Your objective: In the records below, the line with "U2 pin IN+: none -> AMP" opens the range and the line with "T1: NPN 2N2222" closes it; print that range exactly and nothing else.

Difference listings:
+ + + +
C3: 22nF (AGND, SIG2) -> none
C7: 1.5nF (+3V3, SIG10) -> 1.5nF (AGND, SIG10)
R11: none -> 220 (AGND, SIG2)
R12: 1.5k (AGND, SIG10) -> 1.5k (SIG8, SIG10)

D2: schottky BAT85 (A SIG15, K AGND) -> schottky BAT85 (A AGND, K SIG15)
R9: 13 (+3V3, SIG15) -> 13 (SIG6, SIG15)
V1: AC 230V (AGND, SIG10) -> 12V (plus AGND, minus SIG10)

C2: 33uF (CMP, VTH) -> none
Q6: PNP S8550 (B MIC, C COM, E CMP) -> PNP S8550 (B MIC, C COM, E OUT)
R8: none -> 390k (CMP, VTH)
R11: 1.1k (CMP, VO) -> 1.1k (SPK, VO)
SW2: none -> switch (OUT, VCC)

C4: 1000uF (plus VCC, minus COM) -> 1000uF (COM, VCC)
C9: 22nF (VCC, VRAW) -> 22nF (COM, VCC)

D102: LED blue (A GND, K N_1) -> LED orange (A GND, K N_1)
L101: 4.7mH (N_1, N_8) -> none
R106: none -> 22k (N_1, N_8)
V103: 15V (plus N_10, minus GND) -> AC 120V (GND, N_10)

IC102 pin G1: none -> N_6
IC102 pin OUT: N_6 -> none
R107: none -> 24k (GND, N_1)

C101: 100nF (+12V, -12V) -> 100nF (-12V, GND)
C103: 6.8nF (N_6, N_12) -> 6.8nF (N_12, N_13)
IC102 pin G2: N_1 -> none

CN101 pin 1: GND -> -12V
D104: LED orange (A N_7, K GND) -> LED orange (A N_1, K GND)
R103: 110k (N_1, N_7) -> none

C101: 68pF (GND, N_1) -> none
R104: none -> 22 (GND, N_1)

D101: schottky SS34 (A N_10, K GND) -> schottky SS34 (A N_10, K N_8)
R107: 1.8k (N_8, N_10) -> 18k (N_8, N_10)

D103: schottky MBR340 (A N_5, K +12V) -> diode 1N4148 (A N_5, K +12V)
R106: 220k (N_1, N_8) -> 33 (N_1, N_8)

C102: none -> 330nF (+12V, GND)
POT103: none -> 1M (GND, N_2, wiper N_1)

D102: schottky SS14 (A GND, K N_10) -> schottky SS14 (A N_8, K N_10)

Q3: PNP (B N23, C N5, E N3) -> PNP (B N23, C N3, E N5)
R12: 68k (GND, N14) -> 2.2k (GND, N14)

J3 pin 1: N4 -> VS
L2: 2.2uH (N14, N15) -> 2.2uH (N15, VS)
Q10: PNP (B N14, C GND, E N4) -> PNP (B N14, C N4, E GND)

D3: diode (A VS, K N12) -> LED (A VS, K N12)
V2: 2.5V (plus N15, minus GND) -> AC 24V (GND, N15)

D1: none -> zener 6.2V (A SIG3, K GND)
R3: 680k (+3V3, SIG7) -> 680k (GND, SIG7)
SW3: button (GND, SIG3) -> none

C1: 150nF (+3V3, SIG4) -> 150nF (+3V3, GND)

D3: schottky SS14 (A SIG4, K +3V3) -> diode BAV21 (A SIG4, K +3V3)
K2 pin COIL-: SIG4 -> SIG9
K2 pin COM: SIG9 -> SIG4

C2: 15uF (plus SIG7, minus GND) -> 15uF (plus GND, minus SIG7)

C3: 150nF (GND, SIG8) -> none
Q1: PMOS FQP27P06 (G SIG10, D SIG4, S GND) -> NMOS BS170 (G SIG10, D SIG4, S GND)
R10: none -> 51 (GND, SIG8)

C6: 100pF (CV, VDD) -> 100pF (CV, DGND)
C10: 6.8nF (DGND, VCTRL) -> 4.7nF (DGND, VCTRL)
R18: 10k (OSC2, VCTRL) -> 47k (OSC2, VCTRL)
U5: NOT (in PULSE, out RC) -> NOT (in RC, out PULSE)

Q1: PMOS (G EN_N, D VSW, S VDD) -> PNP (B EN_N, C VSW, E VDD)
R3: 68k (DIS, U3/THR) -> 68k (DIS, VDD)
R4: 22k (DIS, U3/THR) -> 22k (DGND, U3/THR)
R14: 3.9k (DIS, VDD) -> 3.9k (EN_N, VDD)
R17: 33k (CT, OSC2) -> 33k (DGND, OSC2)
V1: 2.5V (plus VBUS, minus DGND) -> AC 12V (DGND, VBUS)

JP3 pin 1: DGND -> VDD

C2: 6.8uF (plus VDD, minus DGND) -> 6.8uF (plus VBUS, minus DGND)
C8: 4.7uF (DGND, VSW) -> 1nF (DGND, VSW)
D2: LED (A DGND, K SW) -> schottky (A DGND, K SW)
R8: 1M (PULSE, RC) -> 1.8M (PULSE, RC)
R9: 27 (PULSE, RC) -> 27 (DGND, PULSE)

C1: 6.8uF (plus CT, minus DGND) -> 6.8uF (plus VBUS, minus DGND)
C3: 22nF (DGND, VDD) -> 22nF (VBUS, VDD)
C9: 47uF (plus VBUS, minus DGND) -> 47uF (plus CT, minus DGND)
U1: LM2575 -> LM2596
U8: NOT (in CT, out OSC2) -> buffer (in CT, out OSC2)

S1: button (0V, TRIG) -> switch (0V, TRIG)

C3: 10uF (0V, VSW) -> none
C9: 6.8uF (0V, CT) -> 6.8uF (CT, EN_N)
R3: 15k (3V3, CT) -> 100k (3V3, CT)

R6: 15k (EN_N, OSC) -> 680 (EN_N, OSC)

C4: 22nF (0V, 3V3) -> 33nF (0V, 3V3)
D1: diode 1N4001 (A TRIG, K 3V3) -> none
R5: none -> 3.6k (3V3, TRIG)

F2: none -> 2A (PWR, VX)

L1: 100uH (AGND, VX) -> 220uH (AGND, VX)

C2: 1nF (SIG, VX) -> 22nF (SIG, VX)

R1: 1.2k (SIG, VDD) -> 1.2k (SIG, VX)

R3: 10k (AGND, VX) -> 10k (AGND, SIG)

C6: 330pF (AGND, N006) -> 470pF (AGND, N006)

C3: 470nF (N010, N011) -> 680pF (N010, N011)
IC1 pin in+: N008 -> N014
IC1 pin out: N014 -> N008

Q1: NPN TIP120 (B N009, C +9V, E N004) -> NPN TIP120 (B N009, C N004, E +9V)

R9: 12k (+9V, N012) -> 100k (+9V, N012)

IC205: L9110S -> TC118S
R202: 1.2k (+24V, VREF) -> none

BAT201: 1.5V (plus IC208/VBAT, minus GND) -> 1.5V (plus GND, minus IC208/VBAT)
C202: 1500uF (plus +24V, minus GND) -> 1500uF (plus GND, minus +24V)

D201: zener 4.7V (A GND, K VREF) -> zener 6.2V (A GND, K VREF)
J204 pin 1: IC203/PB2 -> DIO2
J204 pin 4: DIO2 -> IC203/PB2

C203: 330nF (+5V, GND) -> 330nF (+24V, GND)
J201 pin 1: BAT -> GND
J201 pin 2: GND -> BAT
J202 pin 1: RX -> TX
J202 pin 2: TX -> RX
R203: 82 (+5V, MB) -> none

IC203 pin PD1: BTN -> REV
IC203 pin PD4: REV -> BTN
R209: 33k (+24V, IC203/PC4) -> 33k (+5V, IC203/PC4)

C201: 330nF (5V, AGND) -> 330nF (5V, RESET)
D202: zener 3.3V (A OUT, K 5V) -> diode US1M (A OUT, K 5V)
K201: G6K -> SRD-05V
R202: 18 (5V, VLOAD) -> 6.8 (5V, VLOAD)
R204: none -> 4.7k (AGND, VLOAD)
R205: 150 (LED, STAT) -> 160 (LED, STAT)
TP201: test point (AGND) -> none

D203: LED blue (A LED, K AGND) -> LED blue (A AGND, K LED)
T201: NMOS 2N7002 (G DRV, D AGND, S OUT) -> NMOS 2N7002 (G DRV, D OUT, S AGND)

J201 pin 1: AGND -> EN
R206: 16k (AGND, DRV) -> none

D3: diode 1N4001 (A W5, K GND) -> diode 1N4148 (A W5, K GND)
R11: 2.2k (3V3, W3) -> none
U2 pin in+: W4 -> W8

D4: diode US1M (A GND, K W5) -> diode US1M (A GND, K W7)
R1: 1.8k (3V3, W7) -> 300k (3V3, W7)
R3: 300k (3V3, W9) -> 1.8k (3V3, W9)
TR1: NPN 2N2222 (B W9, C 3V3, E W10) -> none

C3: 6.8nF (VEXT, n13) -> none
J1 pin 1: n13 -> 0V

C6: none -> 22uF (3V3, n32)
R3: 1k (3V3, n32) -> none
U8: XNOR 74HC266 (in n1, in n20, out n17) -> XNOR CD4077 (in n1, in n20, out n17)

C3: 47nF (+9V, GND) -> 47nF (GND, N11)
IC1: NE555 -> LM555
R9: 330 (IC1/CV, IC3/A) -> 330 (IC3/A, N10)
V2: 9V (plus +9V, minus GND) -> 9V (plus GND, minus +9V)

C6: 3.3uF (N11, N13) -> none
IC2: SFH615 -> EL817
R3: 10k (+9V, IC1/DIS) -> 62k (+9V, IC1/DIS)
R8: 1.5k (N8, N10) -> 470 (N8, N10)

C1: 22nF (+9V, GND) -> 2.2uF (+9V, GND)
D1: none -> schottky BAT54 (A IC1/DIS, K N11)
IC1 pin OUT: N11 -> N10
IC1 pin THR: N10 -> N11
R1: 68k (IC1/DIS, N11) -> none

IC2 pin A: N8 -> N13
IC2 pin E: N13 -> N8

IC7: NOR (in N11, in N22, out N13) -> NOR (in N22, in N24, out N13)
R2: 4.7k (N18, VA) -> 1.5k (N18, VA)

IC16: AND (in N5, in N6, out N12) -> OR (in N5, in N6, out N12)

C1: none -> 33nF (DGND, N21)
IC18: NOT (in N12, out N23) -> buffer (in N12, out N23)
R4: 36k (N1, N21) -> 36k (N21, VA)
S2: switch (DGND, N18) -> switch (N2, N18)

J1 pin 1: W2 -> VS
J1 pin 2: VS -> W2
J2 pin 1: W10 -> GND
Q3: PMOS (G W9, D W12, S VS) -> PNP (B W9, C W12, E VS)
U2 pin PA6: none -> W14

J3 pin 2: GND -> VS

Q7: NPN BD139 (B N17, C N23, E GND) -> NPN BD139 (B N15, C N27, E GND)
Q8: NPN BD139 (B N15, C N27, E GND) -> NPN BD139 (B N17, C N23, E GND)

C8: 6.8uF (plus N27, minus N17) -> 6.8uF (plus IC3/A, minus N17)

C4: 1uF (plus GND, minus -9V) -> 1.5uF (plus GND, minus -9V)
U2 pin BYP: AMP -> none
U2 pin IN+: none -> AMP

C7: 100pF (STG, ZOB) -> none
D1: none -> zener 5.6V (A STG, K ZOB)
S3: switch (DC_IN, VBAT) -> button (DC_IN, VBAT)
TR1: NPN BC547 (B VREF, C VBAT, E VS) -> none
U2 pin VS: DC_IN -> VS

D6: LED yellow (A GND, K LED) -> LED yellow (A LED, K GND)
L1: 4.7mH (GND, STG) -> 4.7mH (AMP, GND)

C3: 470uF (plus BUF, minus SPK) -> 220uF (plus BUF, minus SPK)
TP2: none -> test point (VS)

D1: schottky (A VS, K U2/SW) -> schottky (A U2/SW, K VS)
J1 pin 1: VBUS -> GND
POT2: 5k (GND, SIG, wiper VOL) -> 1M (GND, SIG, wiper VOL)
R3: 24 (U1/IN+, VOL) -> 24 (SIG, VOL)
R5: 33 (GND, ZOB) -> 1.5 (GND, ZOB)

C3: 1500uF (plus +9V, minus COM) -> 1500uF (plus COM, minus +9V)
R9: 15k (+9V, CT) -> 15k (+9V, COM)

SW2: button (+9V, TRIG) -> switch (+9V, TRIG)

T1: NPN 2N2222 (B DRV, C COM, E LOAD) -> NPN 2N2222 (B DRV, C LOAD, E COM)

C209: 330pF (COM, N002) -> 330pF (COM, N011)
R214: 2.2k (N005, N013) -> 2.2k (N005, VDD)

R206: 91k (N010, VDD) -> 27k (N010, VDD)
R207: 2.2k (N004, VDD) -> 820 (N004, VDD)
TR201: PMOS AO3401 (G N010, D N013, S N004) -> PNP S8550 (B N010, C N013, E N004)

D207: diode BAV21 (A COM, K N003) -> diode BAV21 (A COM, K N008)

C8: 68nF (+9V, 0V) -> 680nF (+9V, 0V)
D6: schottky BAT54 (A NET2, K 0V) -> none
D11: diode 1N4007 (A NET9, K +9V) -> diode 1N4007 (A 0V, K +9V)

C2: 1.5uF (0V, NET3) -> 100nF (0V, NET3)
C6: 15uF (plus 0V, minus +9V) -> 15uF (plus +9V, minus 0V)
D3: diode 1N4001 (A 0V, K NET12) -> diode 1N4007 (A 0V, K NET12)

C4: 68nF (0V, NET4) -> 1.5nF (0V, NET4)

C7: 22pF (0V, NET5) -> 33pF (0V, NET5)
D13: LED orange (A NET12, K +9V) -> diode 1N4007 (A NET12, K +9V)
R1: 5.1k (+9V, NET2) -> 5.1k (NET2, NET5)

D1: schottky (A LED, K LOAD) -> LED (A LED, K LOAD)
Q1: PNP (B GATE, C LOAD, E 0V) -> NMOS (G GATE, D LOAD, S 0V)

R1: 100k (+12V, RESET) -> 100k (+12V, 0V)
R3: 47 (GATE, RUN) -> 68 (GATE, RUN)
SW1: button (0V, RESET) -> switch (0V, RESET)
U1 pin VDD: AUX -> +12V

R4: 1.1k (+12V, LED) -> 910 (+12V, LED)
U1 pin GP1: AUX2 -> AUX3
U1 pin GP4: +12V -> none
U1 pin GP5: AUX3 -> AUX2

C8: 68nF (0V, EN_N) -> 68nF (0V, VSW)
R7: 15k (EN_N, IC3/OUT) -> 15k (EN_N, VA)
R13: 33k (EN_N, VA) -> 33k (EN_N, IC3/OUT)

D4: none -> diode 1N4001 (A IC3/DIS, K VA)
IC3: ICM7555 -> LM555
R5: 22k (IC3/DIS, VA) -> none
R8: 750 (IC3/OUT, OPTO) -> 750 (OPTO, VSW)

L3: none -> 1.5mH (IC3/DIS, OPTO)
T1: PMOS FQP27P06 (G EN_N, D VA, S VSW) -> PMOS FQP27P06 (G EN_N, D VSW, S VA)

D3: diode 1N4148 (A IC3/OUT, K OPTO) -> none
+ + + +
Written answer:
U2 pin IN+: none -> AMP

C7: 100pF (STG, ZOB) -> none
D1: none -> zener 5.6V (A STG, K ZOB)
S3: switch (DC_IN, VBAT) -> button (DC_IN, VBAT)
TR1: NPN BC547 (B VREF, C VBAT, E VS) -> none
U2 pin VS: DC_IN -> VS

D6: LED yellow (A GND, K LED) -> LED yellow (A LED, K GND)
L1: 4.7mH (GND, STG) -> 4.7mH (AMP, GND)

C3: 470uF (plus BUF, minus SPK) -> 220uF (plus BUF, minus SPK)
TP2: none -> test point (VS)

D1: schottky (A VS, K U2/SW) -> schottky (A U2/SW, K VS)
J1 pin 1: VBUS -> GND
POT2: 5k (GND, SIG, wiper VOL) -> 1M (GND, SIG, wiper VOL)
R3: 24 (U1/IN+, VOL) -> 24 (SIG, VOL)
R5: 33 (GND, ZOB) -> 1.5 (GND, ZOB)

C3: 1500uF (plus +9V, minus COM) -> 1500uF (plus COM, minus +9V)
R9: 15k (+9V, CT) -> 15k (+9V, COM)

SW2: button (+9V, TRIG) -> switch (+9V, TRIG)

T1: NPN 2N2222 (B DRV, C COM, E LOAD) -> NPN 2N2222 (B DRV, C LOAD, E COM)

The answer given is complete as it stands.